##### Material to process #####
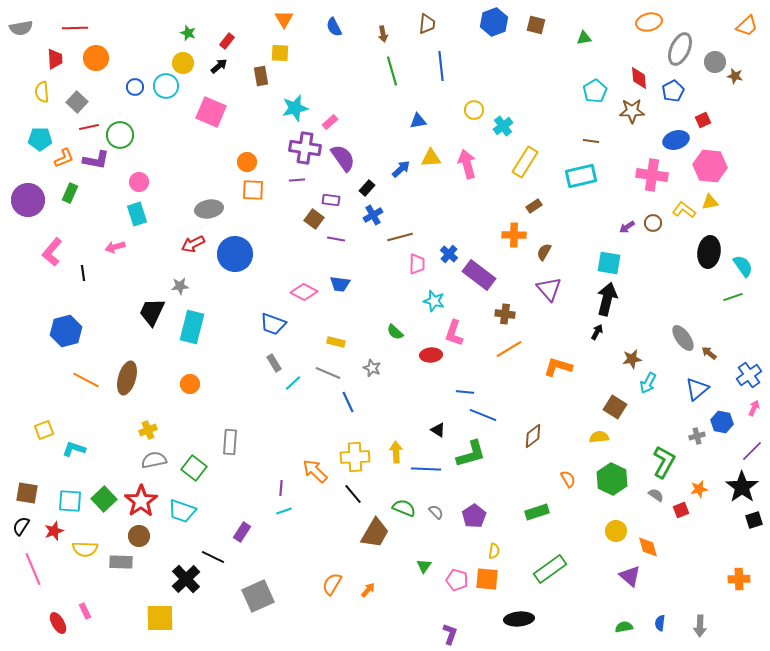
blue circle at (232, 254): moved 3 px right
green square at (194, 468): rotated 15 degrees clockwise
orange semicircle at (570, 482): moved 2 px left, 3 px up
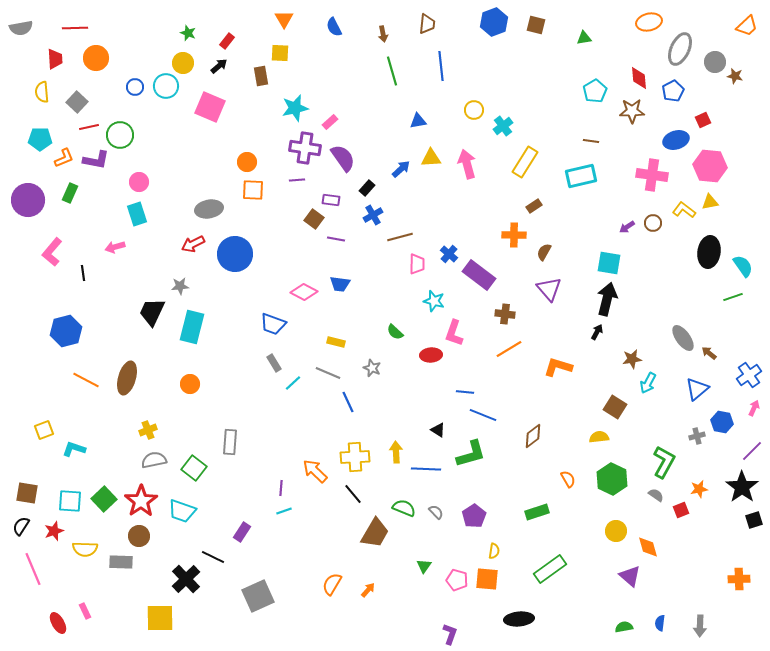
pink square at (211, 112): moved 1 px left, 5 px up
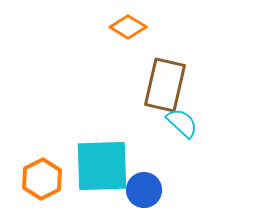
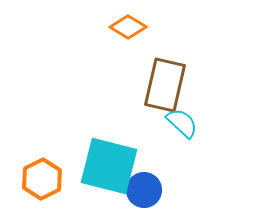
cyan square: moved 7 px right; rotated 16 degrees clockwise
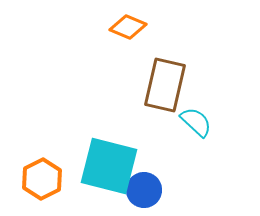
orange diamond: rotated 9 degrees counterclockwise
cyan semicircle: moved 14 px right, 1 px up
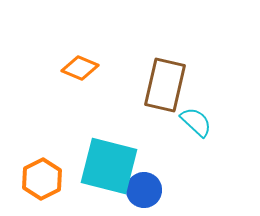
orange diamond: moved 48 px left, 41 px down
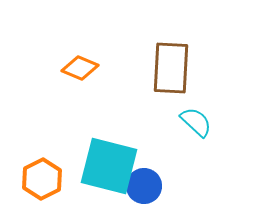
brown rectangle: moved 6 px right, 17 px up; rotated 10 degrees counterclockwise
blue circle: moved 4 px up
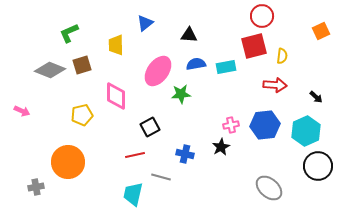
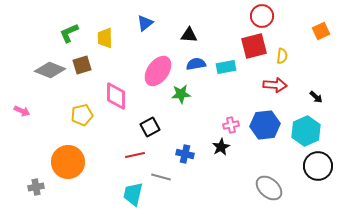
yellow trapezoid: moved 11 px left, 7 px up
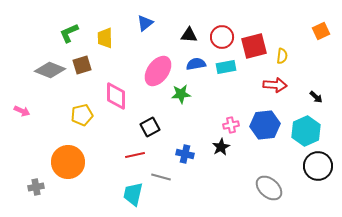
red circle: moved 40 px left, 21 px down
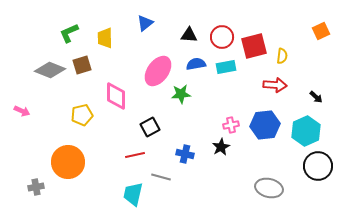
gray ellipse: rotated 28 degrees counterclockwise
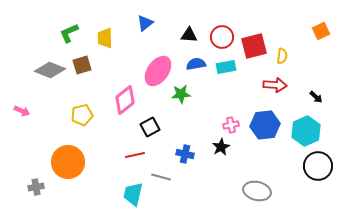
pink diamond: moved 9 px right, 4 px down; rotated 52 degrees clockwise
gray ellipse: moved 12 px left, 3 px down
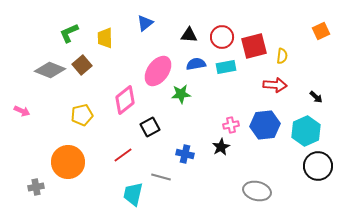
brown square: rotated 24 degrees counterclockwise
red line: moved 12 px left; rotated 24 degrees counterclockwise
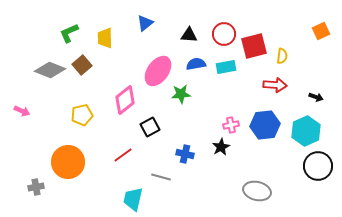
red circle: moved 2 px right, 3 px up
black arrow: rotated 24 degrees counterclockwise
cyan trapezoid: moved 5 px down
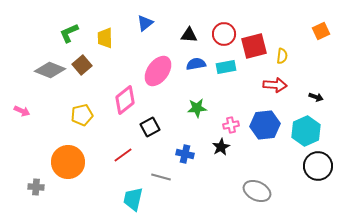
green star: moved 16 px right, 14 px down
gray cross: rotated 14 degrees clockwise
gray ellipse: rotated 12 degrees clockwise
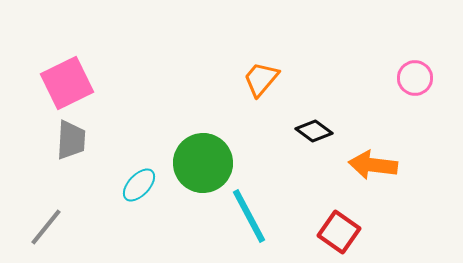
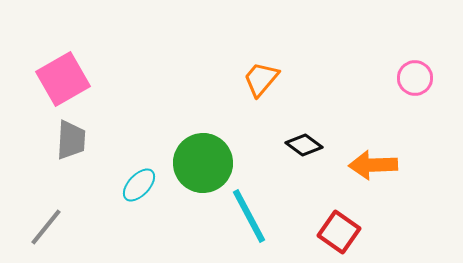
pink square: moved 4 px left, 4 px up; rotated 4 degrees counterclockwise
black diamond: moved 10 px left, 14 px down
orange arrow: rotated 9 degrees counterclockwise
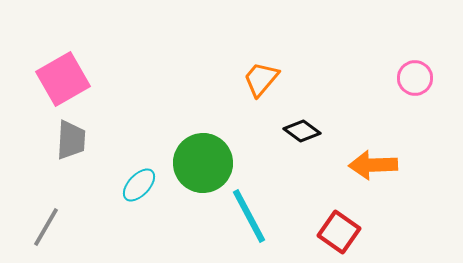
black diamond: moved 2 px left, 14 px up
gray line: rotated 9 degrees counterclockwise
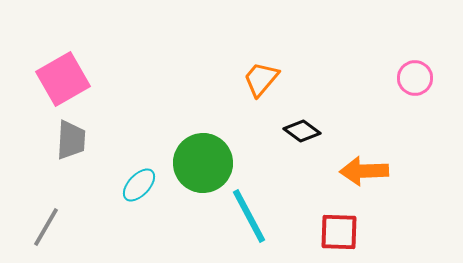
orange arrow: moved 9 px left, 6 px down
red square: rotated 33 degrees counterclockwise
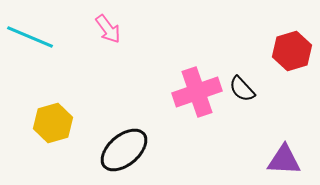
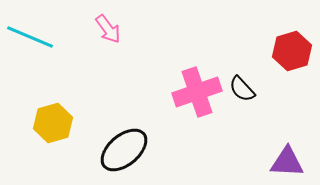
purple triangle: moved 3 px right, 2 px down
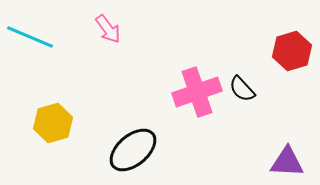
black ellipse: moved 9 px right
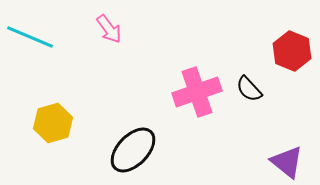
pink arrow: moved 1 px right
red hexagon: rotated 21 degrees counterclockwise
black semicircle: moved 7 px right
black ellipse: rotated 6 degrees counterclockwise
purple triangle: rotated 36 degrees clockwise
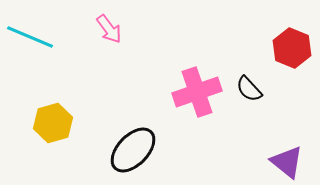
red hexagon: moved 3 px up
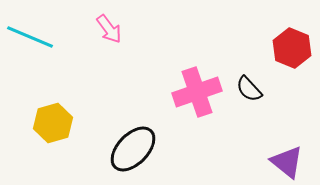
black ellipse: moved 1 px up
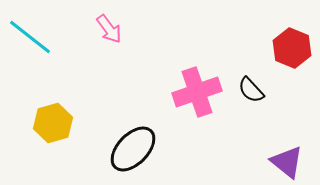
cyan line: rotated 15 degrees clockwise
black semicircle: moved 2 px right, 1 px down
#####
* **Requirements**
Copy every line of the data above word for word, omitting the pictures.

* **Solution for this problem**
blue circle at (232, 254): moved 3 px right
green square at (194, 468): rotated 15 degrees clockwise
orange semicircle at (570, 482): moved 2 px left, 3 px up
pink square at (211, 112): moved 1 px left, 5 px up
cyan square: moved 7 px right; rotated 16 degrees clockwise
orange diamond: rotated 9 degrees counterclockwise
cyan semicircle: moved 14 px right, 1 px up
orange diamond: moved 48 px left, 41 px down
brown rectangle: moved 6 px right, 17 px up; rotated 10 degrees counterclockwise
blue circle: moved 4 px up
yellow trapezoid: moved 11 px left, 7 px up
red circle: moved 40 px left, 21 px down
gray ellipse: rotated 28 degrees counterclockwise
pink diamond: moved 9 px right, 4 px down; rotated 52 degrees clockwise
gray ellipse: moved 12 px left, 3 px down
brown square: rotated 24 degrees counterclockwise
red line: moved 12 px left; rotated 24 degrees counterclockwise
red circle: moved 2 px right, 3 px up
black arrow: rotated 24 degrees counterclockwise
cyan trapezoid: moved 5 px down
green star: moved 16 px right, 14 px down
gray cross: rotated 14 degrees clockwise
gray ellipse: rotated 12 degrees clockwise
pink square: moved 4 px left, 4 px up; rotated 4 degrees counterclockwise
black diamond: moved 10 px left, 14 px down
orange arrow: rotated 9 degrees counterclockwise
black diamond: moved 2 px left, 14 px up
gray line: rotated 9 degrees counterclockwise
orange arrow: moved 9 px left, 6 px down
red square: rotated 33 degrees counterclockwise
purple triangle: moved 3 px right, 2 px down
black ellipse: moved 9 px right
pink arrow: moved 1 px right
red hexagon: rotated 21 degrees counterclockwise
black semicircle: moved 7 px right
black ellipse: rotated 6 degrees counterclockwise
purple triangle: rotated 36 degrees clockwise
red hexagon: moved 3 px up
black ellipse: moved 1 px up
cyan line: rotated 15 degrees clockwise
black semicircle: moved 2 px right, 1 px down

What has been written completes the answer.